Task brief: The output is the line holding "D8: diode 1N4001" and all lines after it to the end of the records below; restate them unchanged and add nothing.

Source material:
====
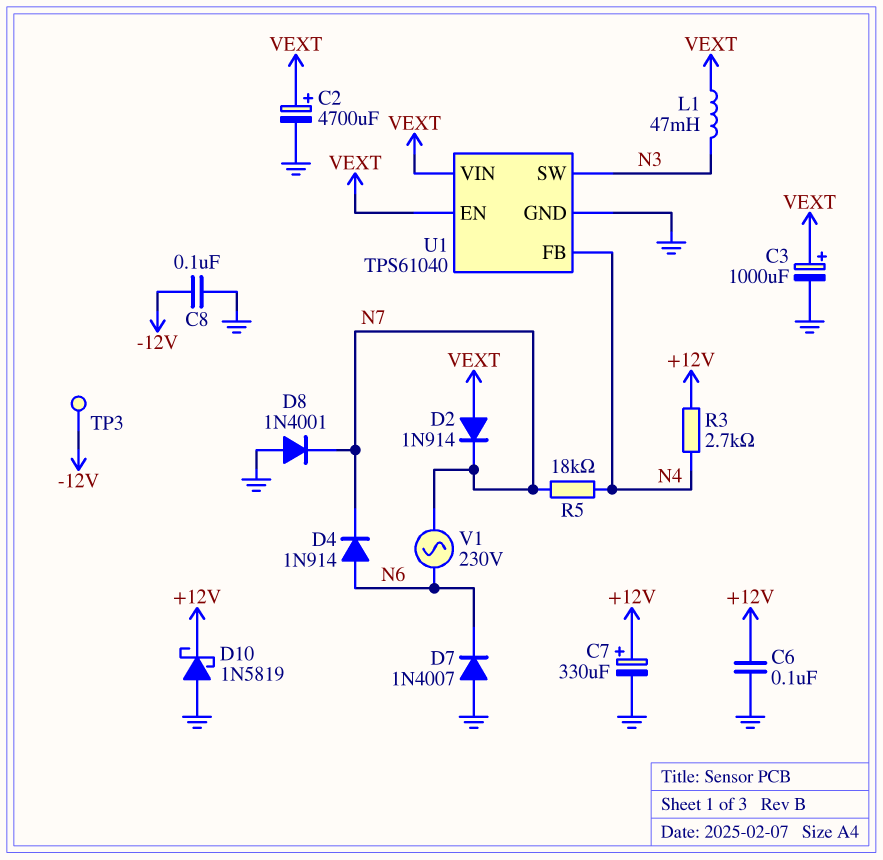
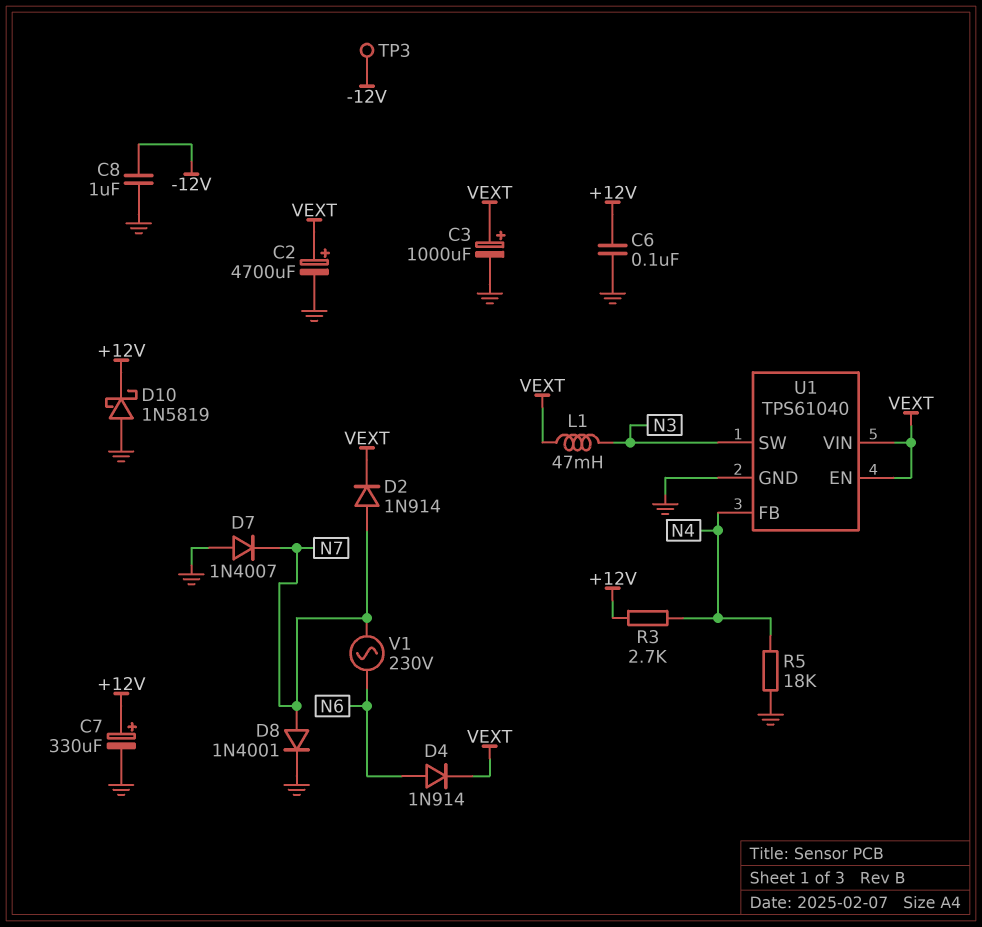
C8: 100nF (-12V, GND) -> 1uF (-12V, GND)
D2: diode 1N914 (A VEXT, K N7) -> diode 1N914 (A N7, K VEXT)
D4: diode 1N914 (A N6, K N7) -> diode 1N914 (A N6, K VEXT)
D7: diode 1N4007 (A GND, K N6) -> diode 1N4007 (A GND, K N7)
D8: diode 1N4001 (A GND, K N7) -> diode 1N4001 (A N7, K GND)
R5: 18k (N4, N7) -> 18k (GND, N4)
====
Written reply:
D8: diode 1N4001 (A GND, K N7) -> diode 1N4001 (A N7, K GND)
R5: 18k (N4, N7) -> 18k (GND, N4)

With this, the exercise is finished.